** DATA EXTRACTS **
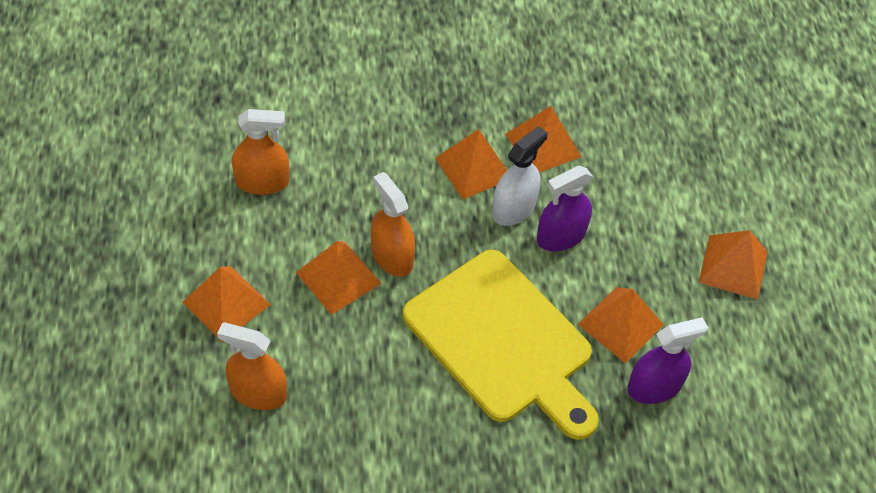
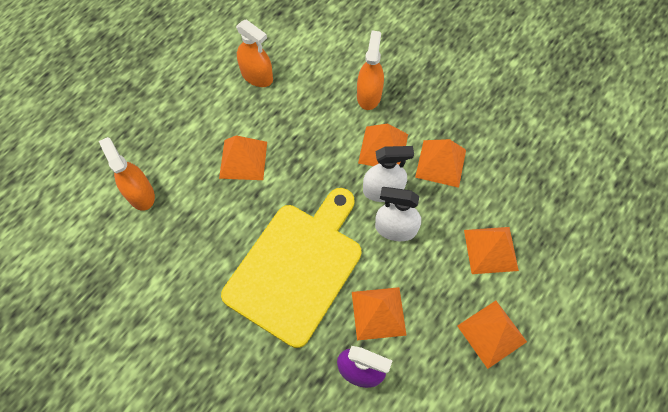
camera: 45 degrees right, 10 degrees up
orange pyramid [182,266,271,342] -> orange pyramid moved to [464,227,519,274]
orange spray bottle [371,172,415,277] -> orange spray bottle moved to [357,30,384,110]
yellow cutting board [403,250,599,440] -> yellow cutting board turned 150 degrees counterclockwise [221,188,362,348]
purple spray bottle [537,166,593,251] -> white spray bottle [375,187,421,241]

** ABOUT THIS EXERCISE **
Working from the entries above, find every line in which the word "degrees" occurs and copy it.

** OUTPUT OF THE TASK **
camera: 45 degrees right, 10 degrees up
yellow cutting board [403,250,599,440] -> yellow cutting board turned 150 degrees counterclockwise [221,188,362,348]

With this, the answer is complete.